=== Section Start ===
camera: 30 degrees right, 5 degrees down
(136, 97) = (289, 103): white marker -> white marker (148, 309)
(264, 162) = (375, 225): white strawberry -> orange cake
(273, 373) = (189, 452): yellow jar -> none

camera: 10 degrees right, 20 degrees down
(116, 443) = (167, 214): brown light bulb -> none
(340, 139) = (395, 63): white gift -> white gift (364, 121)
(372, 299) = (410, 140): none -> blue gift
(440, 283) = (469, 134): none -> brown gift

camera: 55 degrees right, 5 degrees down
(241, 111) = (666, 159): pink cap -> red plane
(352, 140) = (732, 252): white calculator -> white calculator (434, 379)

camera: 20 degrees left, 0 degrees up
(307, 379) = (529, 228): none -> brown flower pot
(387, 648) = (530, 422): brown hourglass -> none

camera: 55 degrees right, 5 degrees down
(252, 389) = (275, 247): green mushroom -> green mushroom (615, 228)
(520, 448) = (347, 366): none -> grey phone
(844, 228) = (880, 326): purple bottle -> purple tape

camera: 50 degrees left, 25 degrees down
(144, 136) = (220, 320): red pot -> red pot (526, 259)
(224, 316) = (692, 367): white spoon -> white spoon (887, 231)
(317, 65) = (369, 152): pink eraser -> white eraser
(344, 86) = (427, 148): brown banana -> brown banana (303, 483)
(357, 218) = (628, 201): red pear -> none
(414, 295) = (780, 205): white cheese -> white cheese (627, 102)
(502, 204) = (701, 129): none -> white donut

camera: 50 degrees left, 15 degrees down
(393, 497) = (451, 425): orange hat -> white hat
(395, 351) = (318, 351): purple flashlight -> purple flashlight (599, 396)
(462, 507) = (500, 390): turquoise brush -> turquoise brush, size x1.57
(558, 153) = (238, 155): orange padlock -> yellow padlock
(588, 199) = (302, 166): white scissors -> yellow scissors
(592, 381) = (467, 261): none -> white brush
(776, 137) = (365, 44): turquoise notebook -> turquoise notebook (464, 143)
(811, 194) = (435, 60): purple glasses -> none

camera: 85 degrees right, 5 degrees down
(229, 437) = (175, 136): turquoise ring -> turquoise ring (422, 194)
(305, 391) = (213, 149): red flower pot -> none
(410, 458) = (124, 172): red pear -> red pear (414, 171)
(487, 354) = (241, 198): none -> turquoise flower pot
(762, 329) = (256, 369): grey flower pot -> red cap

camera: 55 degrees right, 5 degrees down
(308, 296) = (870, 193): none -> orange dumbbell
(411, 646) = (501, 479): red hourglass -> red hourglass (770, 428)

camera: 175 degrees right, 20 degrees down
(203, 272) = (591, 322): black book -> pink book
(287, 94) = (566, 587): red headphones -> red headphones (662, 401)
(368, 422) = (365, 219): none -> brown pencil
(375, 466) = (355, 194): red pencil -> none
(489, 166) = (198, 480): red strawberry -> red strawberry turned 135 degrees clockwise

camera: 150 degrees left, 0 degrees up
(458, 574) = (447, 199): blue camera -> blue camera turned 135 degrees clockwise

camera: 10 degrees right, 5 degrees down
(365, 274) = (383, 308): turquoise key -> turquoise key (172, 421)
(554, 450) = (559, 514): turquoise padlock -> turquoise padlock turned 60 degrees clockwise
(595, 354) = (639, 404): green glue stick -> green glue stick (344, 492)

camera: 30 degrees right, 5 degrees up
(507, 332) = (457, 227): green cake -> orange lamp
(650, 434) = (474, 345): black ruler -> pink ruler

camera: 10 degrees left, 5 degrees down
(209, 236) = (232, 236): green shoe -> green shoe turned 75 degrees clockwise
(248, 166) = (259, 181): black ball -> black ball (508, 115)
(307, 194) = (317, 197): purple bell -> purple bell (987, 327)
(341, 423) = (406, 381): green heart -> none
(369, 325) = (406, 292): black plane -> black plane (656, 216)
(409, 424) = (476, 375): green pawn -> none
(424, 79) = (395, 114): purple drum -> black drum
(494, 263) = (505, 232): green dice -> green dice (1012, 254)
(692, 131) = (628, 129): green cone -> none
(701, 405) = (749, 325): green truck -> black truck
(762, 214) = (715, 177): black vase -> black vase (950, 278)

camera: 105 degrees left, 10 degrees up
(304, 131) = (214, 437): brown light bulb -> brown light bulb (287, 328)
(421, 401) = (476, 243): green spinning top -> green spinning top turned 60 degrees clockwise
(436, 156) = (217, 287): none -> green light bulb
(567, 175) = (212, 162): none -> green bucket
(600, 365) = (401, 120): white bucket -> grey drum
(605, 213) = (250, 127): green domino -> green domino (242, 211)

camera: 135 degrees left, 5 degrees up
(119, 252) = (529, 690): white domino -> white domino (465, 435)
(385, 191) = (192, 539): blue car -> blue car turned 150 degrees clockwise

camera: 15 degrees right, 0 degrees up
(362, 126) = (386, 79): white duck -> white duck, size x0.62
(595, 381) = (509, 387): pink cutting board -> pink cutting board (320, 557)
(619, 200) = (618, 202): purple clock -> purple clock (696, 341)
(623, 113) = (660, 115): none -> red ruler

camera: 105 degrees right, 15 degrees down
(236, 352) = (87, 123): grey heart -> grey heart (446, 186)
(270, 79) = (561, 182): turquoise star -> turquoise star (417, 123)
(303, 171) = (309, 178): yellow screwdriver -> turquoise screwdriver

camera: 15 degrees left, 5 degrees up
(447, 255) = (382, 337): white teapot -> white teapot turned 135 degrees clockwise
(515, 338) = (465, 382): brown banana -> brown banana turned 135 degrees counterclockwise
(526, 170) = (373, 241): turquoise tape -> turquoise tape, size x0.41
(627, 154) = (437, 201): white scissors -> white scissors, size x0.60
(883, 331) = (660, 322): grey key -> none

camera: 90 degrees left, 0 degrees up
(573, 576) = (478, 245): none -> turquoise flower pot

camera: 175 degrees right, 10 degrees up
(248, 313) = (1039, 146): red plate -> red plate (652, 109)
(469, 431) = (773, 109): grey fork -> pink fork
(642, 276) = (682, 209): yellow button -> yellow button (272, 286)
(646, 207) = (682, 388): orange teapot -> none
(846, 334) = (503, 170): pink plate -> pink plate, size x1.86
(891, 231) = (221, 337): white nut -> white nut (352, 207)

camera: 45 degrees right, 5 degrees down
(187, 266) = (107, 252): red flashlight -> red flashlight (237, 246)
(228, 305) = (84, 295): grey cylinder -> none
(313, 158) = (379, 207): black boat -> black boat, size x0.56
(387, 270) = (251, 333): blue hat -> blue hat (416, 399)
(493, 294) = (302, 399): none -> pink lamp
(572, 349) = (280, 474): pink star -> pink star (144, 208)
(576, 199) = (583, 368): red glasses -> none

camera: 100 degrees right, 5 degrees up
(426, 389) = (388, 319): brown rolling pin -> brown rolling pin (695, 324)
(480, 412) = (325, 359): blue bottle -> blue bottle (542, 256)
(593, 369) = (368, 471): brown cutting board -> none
=== Section End ===
◆ **Your goal**
Starting at the line that has "(447, 255) = (382, 337): white" in the records above, restate word for word every line until the one that has "(480, 412) = (325, 359): blue", and include that one as well.

◆ **Response to this task**
(447, 255) = (382, 337): white teapot -> white teapot turned 135 degrees clockwise
(515, 338) = (465, 382): brown banana -> brown banana turned 135 degrees counterclockwise
(526, 170) = (373, 241): turquoise tape -> turquoise tape, size x0.41
(627, 154) = (437, 201): white scissors -> white scissors, size x0.60
(883, 331) = (660, 322): grey key -> none

camera: 90 degrees left, 0 degrees up
(573, 576) = (478, 245): none -> turquoise flower pot

camera: 175 degrees right, 10 degrees up
(248, 313) = (1039, 146): red plate -> red plate (652, 109)
(469, 431) = (773, 109): grey fork -> pink fork
(642, 276) = (682, 209): yellow button -> yellow button (272, 286)
(646, 207) = (682, 388): orange teapot -> none
(846, 334) = (503, 170): pink plate -> pink plate, size x1.86
(891, 231) = (221, 337): white nut -> white nut (352, 207)

camera: 45 degrees right, 5 degrees down
(187, 266) = (107, 252): red flashlight -> red flashlight (237, 246)
(228, 305) = (84, 295): grey cylinder -> none
(313, 158) = (379, 207): black boat -> black boat, size x0.56
(387, 270) = (251, 333): blue hat -> blue hat (416, 399)
(493, 294) = (302, 399): none -> pink lamp
(572, 349) = (280, 474): pink star -> pink star (144, 208)
(576, 199) = (583, 368): red glasses -> none

camera: 100 degrees right, 5 degrees up
(426, 389) = (388, 319): brown rolling pin -> brown rolling pin (695, 324)
(480, 412) = (325, 359): blue bottle -> blue bottle (542, 256)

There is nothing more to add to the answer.